[[ Source data, beginning ]]

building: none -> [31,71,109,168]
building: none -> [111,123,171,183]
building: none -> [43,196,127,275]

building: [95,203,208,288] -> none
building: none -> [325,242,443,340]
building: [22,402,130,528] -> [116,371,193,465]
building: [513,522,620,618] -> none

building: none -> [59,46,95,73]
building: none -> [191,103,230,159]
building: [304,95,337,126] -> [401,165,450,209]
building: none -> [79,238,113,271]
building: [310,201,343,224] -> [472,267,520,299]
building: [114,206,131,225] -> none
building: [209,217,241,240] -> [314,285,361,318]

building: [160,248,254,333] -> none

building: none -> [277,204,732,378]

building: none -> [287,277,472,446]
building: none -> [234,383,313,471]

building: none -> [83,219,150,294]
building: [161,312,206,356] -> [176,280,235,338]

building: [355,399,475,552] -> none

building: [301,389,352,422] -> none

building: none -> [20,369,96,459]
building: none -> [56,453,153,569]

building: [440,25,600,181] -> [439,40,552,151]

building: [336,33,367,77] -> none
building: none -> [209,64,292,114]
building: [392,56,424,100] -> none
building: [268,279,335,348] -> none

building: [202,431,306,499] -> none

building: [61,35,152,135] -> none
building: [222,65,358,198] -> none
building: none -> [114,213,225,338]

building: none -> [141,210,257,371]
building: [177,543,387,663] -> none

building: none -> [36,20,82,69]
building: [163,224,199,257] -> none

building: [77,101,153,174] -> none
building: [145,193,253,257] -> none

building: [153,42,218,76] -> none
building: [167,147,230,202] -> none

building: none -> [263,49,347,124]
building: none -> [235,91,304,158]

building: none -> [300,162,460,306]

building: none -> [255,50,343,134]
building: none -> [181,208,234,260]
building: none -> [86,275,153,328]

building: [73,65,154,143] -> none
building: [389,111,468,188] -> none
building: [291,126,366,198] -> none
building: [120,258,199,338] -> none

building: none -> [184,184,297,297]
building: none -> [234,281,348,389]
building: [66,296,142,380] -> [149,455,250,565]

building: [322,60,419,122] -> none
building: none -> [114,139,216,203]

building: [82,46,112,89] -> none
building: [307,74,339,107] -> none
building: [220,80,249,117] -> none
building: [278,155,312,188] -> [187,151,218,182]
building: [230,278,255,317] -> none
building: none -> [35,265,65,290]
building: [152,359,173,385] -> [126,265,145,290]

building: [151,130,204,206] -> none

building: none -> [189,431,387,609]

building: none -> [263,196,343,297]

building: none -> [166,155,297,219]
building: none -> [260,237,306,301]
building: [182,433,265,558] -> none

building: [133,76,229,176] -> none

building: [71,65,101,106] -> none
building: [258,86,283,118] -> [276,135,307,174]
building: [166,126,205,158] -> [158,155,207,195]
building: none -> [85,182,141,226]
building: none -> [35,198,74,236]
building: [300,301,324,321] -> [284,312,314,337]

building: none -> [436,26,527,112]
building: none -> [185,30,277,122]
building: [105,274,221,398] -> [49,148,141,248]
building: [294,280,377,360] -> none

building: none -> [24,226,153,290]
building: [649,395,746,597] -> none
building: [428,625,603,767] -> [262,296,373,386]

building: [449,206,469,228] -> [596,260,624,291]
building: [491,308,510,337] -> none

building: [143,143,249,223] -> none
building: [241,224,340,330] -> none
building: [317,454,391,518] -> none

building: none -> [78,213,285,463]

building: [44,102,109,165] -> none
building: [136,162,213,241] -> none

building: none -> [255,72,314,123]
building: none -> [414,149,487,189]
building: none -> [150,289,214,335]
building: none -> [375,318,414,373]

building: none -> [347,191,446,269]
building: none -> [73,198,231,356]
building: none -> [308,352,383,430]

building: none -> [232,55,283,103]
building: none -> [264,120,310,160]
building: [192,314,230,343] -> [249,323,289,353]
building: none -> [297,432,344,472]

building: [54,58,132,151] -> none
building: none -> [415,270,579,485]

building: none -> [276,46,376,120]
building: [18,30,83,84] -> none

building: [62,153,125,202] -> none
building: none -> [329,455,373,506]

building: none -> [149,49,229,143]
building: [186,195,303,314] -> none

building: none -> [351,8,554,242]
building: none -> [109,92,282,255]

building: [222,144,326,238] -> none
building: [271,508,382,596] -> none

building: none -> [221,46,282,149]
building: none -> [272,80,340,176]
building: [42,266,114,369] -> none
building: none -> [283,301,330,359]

[[ Source data, end ]]

## What to produce
Give back, word for word, only the lines above from the line holding "building: [222,65,358,198] -> none" to the line holding "building: none -> [263,49,347,124]", both included.

## Response to the exercise
building: [222,65,358,198] -> none
building: none -> [114,213,225,338]

building: none -> [141,210,257,371]
building: [177,543,387,663] -> none

building: none -> [36,20,82,69]
building: [163,224,199,257] -> none

building: [77,101,153,174] -> none
building: [145,193,253,257] -> none

building: [153,42,218,76] -> none
building: [167,147,230,202] -> none

building: none -> [263,49,347,124]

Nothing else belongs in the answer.